** DATA UNDER STUDY follows **

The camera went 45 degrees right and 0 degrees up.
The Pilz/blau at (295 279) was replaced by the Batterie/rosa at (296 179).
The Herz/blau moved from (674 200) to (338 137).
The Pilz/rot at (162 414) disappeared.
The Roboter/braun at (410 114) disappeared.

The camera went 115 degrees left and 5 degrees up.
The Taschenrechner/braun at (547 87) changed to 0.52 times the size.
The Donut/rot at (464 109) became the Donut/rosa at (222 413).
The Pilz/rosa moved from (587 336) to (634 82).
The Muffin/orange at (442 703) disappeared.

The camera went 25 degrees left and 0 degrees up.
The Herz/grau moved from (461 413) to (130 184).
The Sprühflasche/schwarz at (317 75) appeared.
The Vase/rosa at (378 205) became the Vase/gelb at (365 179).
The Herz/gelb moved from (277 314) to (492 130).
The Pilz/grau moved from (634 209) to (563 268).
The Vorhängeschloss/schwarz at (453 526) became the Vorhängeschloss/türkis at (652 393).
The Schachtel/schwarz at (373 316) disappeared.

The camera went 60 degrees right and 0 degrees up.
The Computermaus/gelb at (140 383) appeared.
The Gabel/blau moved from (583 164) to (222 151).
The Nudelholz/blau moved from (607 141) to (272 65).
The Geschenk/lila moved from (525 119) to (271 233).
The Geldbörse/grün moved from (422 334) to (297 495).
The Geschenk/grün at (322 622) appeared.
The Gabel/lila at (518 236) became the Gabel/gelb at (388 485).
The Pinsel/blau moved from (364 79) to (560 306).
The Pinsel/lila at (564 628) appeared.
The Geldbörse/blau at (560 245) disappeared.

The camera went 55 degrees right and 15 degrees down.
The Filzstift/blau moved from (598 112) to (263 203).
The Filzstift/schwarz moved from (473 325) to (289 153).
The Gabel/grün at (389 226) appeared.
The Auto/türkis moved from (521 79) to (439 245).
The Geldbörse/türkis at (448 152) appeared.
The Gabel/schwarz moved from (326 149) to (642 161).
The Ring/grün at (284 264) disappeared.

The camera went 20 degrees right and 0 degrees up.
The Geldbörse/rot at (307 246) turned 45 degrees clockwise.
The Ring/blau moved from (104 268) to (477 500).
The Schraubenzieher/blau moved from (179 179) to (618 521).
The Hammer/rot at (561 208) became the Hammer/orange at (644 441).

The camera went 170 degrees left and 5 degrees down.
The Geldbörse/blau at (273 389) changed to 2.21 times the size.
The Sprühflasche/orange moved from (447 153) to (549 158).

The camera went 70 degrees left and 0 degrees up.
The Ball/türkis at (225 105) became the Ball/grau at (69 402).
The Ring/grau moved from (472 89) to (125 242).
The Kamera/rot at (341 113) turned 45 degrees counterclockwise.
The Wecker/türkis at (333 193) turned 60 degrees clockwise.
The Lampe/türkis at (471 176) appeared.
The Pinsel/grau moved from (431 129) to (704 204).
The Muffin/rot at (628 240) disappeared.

** End of DATA UNDER STUDY **

• **EXERCISE REQUIREMENTS**:
All lines from the one containing "The Kamera/rot at" through the end of the data, and no others, are to be given again word for word.

• **OUTPUT**:
The Kamera/rot at (341 113) turned 45 degrees counterclockwise.
The Wecker/türkis at (333 193) turned 60 degrees clockwise.
The Lampe/türkis at (471 176) appeared.
The Pinsel/grau moved from (431 129) to (704 204).
The Muffin/rot at (628 240) disappeared.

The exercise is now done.